Goal of the exercise. Rewrite the notation in the data, swapping "\numericTimeSignature" for "\defaultTimeSignature" everywhere and leaving everything else unchanged. Omit the pictures from your answer.

· · · ·

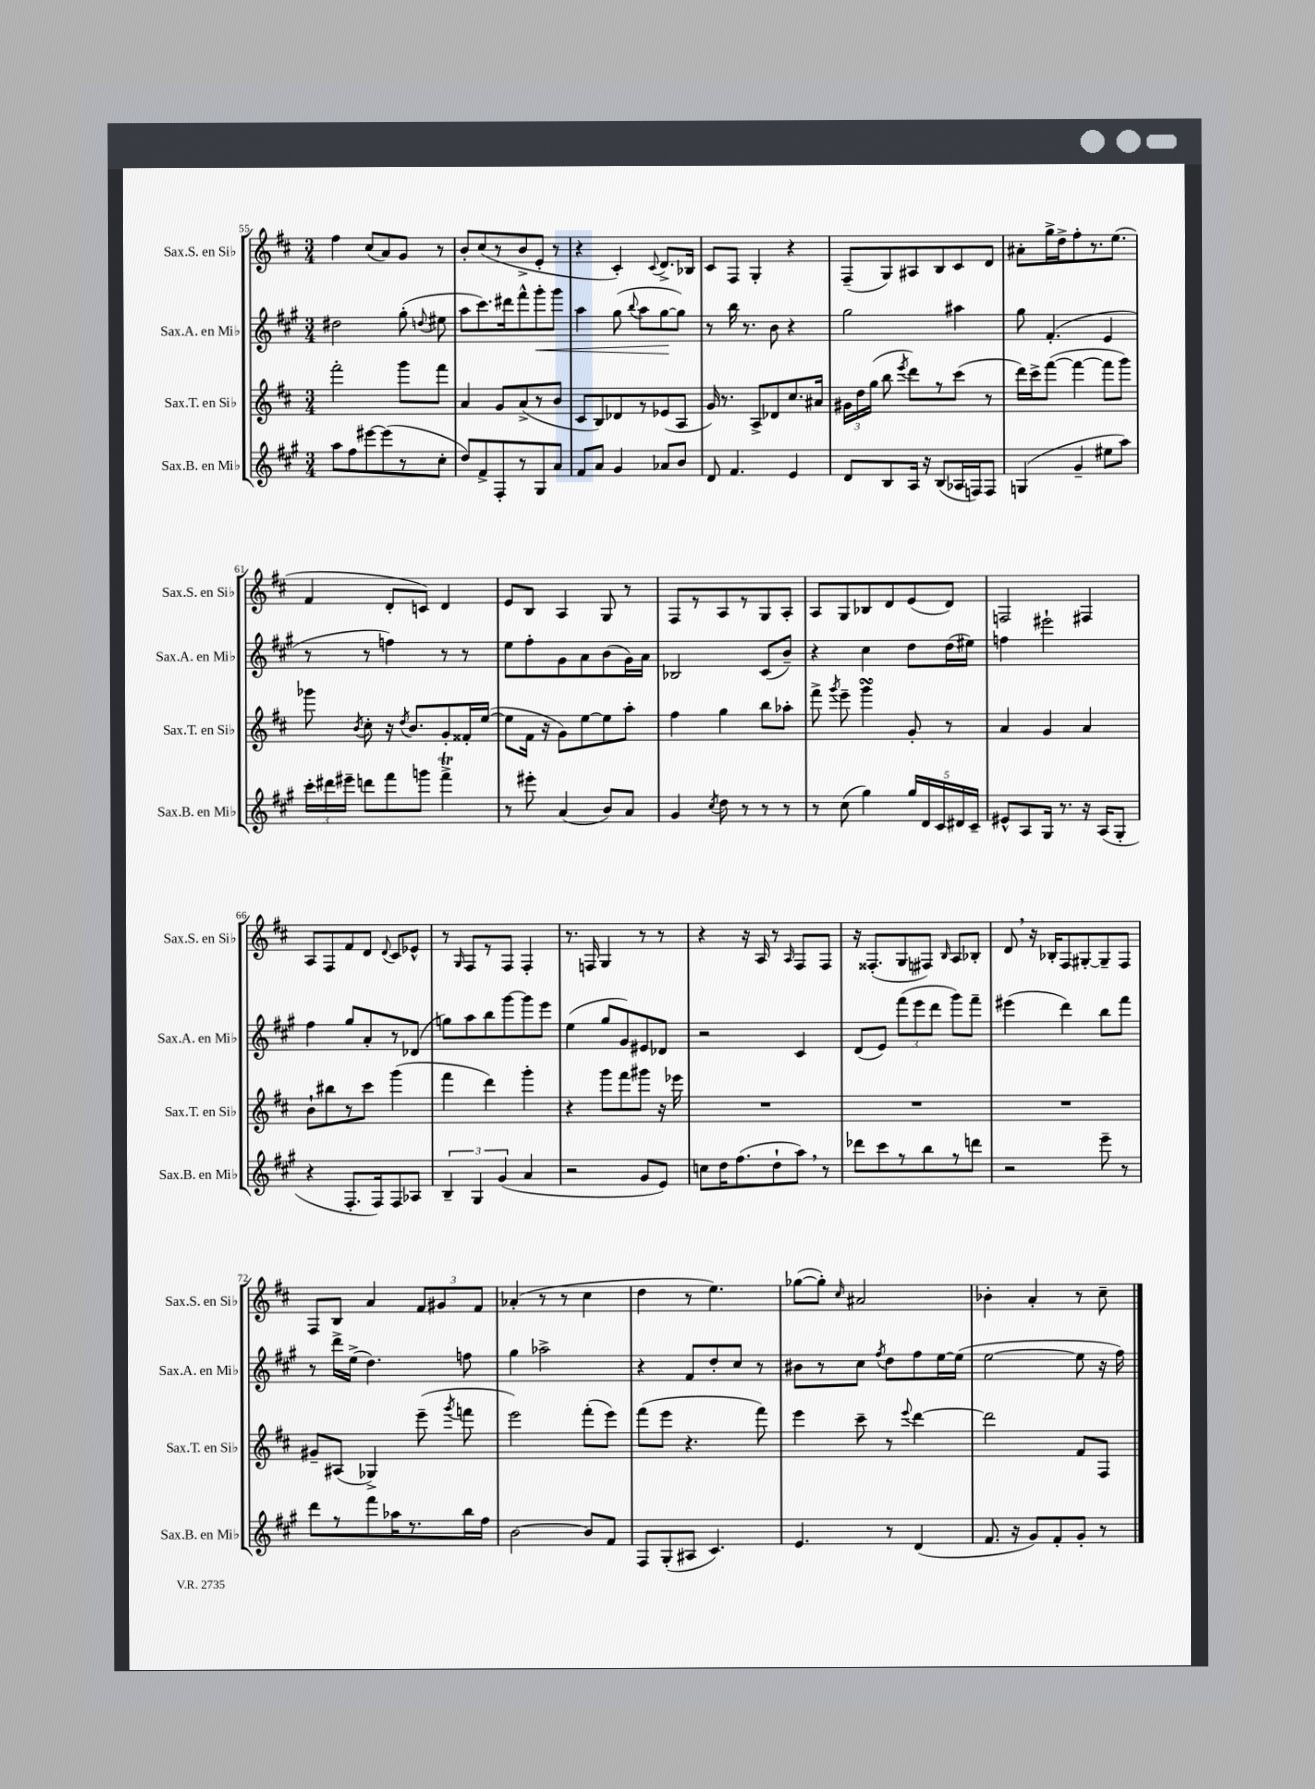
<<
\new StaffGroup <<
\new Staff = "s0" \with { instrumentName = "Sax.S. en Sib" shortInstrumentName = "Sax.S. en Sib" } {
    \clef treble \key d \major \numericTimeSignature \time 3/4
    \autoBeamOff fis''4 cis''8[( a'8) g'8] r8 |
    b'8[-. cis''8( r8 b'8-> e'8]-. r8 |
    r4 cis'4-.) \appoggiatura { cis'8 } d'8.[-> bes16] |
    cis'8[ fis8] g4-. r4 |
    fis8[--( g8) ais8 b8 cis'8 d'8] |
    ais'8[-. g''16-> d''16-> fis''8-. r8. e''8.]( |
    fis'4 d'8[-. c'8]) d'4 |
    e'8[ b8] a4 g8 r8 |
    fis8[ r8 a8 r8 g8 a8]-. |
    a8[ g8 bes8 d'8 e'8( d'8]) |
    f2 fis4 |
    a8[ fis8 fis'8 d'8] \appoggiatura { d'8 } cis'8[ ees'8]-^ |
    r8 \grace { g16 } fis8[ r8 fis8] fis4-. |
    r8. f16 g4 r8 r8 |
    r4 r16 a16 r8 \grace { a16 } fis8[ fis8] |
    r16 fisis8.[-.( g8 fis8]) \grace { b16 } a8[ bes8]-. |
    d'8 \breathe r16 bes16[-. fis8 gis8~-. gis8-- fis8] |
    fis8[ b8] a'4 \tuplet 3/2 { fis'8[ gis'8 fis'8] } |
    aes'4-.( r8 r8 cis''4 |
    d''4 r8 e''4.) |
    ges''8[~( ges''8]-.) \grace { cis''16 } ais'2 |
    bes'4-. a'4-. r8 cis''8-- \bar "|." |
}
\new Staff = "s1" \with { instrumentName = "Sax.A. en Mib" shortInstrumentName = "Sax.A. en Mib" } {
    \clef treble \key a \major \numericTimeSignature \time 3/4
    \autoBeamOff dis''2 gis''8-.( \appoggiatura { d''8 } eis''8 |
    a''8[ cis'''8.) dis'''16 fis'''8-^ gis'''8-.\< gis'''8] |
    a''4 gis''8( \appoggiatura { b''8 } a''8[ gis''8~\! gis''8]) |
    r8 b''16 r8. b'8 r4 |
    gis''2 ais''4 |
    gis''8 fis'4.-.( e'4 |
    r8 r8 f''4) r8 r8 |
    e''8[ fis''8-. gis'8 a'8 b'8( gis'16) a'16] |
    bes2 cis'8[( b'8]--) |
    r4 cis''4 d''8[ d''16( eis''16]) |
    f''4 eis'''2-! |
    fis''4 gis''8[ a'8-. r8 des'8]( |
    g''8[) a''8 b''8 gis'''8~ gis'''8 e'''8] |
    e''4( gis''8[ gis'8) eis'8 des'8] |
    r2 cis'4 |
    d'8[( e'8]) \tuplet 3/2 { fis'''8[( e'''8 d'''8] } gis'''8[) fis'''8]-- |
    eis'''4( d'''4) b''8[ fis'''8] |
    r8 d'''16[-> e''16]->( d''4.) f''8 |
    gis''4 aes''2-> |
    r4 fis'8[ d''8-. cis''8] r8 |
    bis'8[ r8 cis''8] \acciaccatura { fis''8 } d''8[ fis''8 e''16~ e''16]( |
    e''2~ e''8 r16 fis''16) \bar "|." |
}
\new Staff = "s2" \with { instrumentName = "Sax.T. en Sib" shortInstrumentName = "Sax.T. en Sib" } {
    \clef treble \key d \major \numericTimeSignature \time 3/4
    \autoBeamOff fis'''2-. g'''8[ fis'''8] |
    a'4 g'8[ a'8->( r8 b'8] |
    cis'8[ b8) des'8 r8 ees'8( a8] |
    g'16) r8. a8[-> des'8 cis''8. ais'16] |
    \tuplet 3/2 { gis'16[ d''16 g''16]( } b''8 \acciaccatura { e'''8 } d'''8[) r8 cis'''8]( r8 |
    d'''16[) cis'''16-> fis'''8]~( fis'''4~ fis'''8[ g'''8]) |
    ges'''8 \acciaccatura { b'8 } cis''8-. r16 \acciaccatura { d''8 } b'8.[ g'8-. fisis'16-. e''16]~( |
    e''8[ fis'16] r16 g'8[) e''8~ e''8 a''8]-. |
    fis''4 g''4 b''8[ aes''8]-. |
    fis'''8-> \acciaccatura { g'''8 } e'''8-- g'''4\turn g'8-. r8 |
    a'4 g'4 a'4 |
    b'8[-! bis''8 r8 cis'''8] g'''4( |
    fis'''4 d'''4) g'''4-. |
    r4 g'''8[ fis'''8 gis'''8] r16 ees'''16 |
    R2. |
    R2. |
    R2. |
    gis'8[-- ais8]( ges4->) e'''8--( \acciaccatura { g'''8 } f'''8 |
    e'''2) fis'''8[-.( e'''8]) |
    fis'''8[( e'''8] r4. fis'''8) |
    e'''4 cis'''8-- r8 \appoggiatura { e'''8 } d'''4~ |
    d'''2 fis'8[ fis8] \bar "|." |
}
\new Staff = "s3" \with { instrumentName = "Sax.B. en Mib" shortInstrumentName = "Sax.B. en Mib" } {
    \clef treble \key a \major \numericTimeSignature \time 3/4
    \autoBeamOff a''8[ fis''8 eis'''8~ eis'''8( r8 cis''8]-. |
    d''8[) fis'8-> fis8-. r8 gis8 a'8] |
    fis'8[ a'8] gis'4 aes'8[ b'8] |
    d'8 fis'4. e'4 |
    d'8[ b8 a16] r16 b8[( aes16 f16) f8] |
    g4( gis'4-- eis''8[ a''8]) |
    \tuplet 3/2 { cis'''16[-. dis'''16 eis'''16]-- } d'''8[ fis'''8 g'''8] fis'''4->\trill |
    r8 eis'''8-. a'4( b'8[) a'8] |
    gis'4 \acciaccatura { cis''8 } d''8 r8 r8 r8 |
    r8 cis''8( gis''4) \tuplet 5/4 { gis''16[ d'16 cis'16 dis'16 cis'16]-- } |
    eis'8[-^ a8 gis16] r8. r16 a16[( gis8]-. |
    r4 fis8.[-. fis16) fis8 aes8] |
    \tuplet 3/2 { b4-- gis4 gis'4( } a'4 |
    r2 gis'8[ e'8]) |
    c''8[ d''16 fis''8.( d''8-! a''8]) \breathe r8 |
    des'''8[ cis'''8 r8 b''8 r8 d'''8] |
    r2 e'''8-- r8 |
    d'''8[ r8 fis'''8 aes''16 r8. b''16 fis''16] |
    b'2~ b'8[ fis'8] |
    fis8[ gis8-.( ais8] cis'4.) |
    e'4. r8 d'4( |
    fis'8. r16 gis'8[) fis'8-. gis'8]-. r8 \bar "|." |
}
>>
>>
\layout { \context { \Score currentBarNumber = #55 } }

· · · ·

Answer to the task.
<<
\new StaffGroup <<
\new Staff = "s0" \with { instrumentName = "Sax.S. en Sib" shortInstrumentName = "Sax.S. en Sib" } {
    \clef treble \key d \major \defaultTimeSignature \time 3/4
    \autoBeamOff fis''4 cis''8[( a'8) g'8] r8 |
    b'8[-. cis''8( r8 b'8-> e'8]-. r8 |
    r4 cis'4-.) \appoggiatura { cis'8 } d'8.[-> bes16] |
    cis'8[ fis8] g4-. r4 |
    fis8[--( g8) ais8 b8 cis'8 d'8] |
    ais'8[-. g''16-> d''16-> fis''8-. r8. e''8.]( |
    fis'4 d'8[-. c'8]) d'4 |
    e'8[ b8] a4 g8 r8 |
    fis8[ r8 a8 r8 g8 a8]-. |
    a8[ g8 bes8 d'8 e'8( d'8]) |
    f2 fis4 |
    a8[ fis8 fis'8 d'8] \appoggiatura { d'8 } cis'8[ ees'8]-^ |
    r8 \grace { g16 } fis8[ r8 fis8] fis4-. |
    r8. f16 g4 r8 r8 |
    r4 r16 a16 r8 \grace { a16 } fis8[ fis8] |
    r16 fisis8.[-.( g8 fis8]) \grace { b16 } a8[ bes8]-. |
    d'8 \breathe r16 bes16[-. fis8 gis8~-. gis8-- fis8] |
    fis8[ b8] a'4 \tuplet 3/2 { fis'8[ gis'8 fis'8] } |
    aes'4-.( r8 r8 cis''4 |
    d''4 r8 e''4.) |
    ges''8[~( ges''8]-.) \grace { cis''16 } ais'2 |
    bes'4-. a'4-. r8 cis''8-- \bar "|." |
}
\new Staff = "s1" \with { instrumentName = "Sax.A. en Mib" shortInstrumentName = "Sax.A. en Mib" } {
    \clef treble \key a \major \defaultTimeSignature \time 3/4
    \autoBeamOff dis''2 gis''8-.( \appoggiatura { d''8 } eis''8 |
    a''8[ cis'''8.) dis'''16 fis'''8-^ gis'''8-.\< gis'''8] |
    a''4 gis''8( \appoggiatura { b''8 } a''8[ gis''8~\! gis''8]) |
    r8 b''16 r8. b'8 r4 |
    gis''2 ais''4 |
    gis''8 fis'4.-.( e'4 |
    r8 r8 f''4) r8 r8 |
    e''8[ fis''8-. gis'8 a'8 b'8( gis'16) a'16] |
    bes2 cis'8[( b'8]--) |
    r4 cis''4 d''8[ d''16( eis''16]) |
    f''4 eis'''2-! |
    fis''4 gis''8[ a'8-. r8 des'8]( |
    g''8[) a''8 b''8 gis'''8~ gis'''8 e'''8] |
    e''4( gis''8[ gis'8) eis'8 des'8] |
    r2 cis'4 |
    d'8[( e'8]) \tuplet 3/2 { fis'''8[( e'''8 d'''8] } gis'''8[) fis'''8]-- |
    eis'''4( d'''4) b''8[ fis'''8] |
    r8 d'''16[-> e''16]->( d''4.) f''8 |
    gis''4 aes''2-> |
    r4 fis'8[ d''8-. cis''8] r8 |
    bis'8[ r8 cis''8] \acciaccatura { fis''8 } d''8[ fis''8 e''16~ e''16]( |
    e''2~ e''8 r16 fis''16) \bar "|." |
}
\new Staff = "s2" \with { instrumentName = "Sax.T. en Sib" shortInstrumentName = "Sax.T. en Sib" } {
    \clef treble \key d \major \defaultTimeSignature \time 3/4
    \autoBeamOff fis'''2-. g'''8[ fis'''8] |
    a'4 g'8[ a'8->( r8 b'8] |
    cis'8[ b8) des'8 r8 ees'8( a8] |
    g'16) r8. a8[-> des'8 cis''8. ais'16] |
    \tuplet 3/2 { gis'16[ d''16 g''16]( } b''8 \acciaccatura { e'''8 } d'''8[) r8 cis'''8]( r8 |
    d'''16[) cis'''16-> fis'''8]~( fis'''4~ fis'''8[ g'''8]) |
    ges'''8 \acciaccatura { b'8 } cis''8-. r16 \acciaccatura { d''8 } b'8.[ g'8-. fisis'16-. e''16]~( |
    e''8[ fis'16] r16 g'8[) e''8~ e''8 a''8]-. |
    fis''4 g''4 b''8[ aes''8]-. |
    fis'''8-> \acciaccatura { g'''8 } e'''8-- g'''4\turn g'8-. r8 |
    a'4 g'4 a'4 |
    b'8[-! bis''8 r8 cis'''8] g'''4( |
    fis'''4 d'''4) g'''4-. |
    r4 g'''8[ fis'''8 gis'''8] r16 ees'''16 |
    R2. |
    R2. |
    R2. |
    gis'8[-- ais8]( ges4->) e'''8--( \acciaccatura { g'''8 } f'''8 |
    e'''2) fis'''8[-.( e'''8]) |
    fis'''8[( e'''8] r4. fis'''8) |
    e'''4 cis'''8-- r8 \appoggiatura { e'''8 } d'''4~ |
    d'''2 fis'8[ fis8] \bar "|." |
}
\new Staff = "s3" \with { instrumentName = "Sax.B. en Mib" shortInstrumentName = "Sax.B. en Mib" } {
    \clef treble \key a \major \defaultTimeSignature \time 3/4
    \autoBeamOff a''8[ fis''8 eis'''8~ eis'''8( r8 cis''8]-. |
    d''8[) fis'8-> fis8-. r8 gis8 a'8] |
    fis'8[ a'8] gis'4 aes'8[ b'8] |
    d'8 fis'4. e'4 |
    d'8[ b8 a16] r16 b8[( aes16 f16) f8] |
    g4( gis'4-- eis''8[ a''8]) |
    \tuplet 3/2 { cis'''16[-. dis'''16 eis'''16]-- } d'''8[ fis'''8 g'''8] fis'''4->\trill |
    r8 eis'''8-. a'4( b'8[) a'8] |
    gis'4 \acciaccatura { cis''8 } d''8 r8 r8 r8 |
    r8 cis''8( gis''4) \tuplet 5/4 { gis''16[ d'16 cis'16 dis'16 cis'16]-- } |
    eis'8[-^ a8 gis16] r8. r16 a16[( gis8]-. |
    r4 fis8.[-. fis16) fis8 aes8] |
    \tuplet 3/2 { b4-- gis4 gis'4( } a'4 |
    r2 gis'8[ e'8]) |
    c''8[ d''16 fis''8.( d''8-! a''8]) \breathe r8 |
    des'''8[ cis'''8 r8 b''8 r8 d'''8] |
    r2 e'''8-- r8 |
    d'''8[ r8 fis'''8 aes''16 r8. b''16 fis''16] |
    b'2~ b'8[ fis'8] |
    fis8[ gis8-.( ais8] cis'4.) |
    e'4. r8 d'4( |
    fis'8. r16 gis'8[) fis'8-. gis'8]-. r8 \bar "|." |
}
>>
>>
\layout { \context { \Score currentBarNumber = #55 } }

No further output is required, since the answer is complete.